-- Material for this task follows --

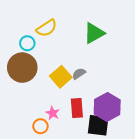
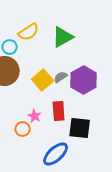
green triangle: (94, 33) -> (63, 37), moved
purple hexagon: (107, 107) -> (84, 80), moved

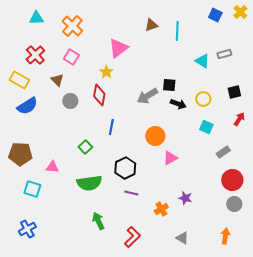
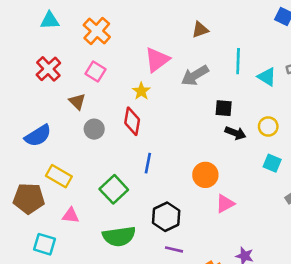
cyan line: (177, 31) -> (238, 61), moved
yellow rectangle: (19, 80) -> (59, 176), moved
gray arrow: (147, 96) -> (195, 75), moved
green square: (85, 147) -> (114, 189), size x1.5

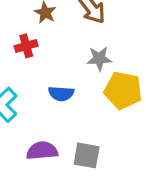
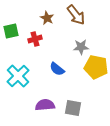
blue semicircle: (61, 94) -> (57, 69), turned 35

-- Material for this task concluded --

(What you will do):
With the images removed, reproduce all the material above word for word.

(Result):
green triangle: (94, 33) -> (63, 37), moved
purple hexagon: (107, 107) -> (84, 80), moved

cyan line: (177, 31) -> (238, 61), moved
yellow rectangle: (19, 80) -> (59, 176), moved
gray arrow: (147, 96) -> (195, 75), moved
green square: (85, 147) -> (114, 189), size x1.5

blue semicircle: (61, 94) -> (57, 69), turned 35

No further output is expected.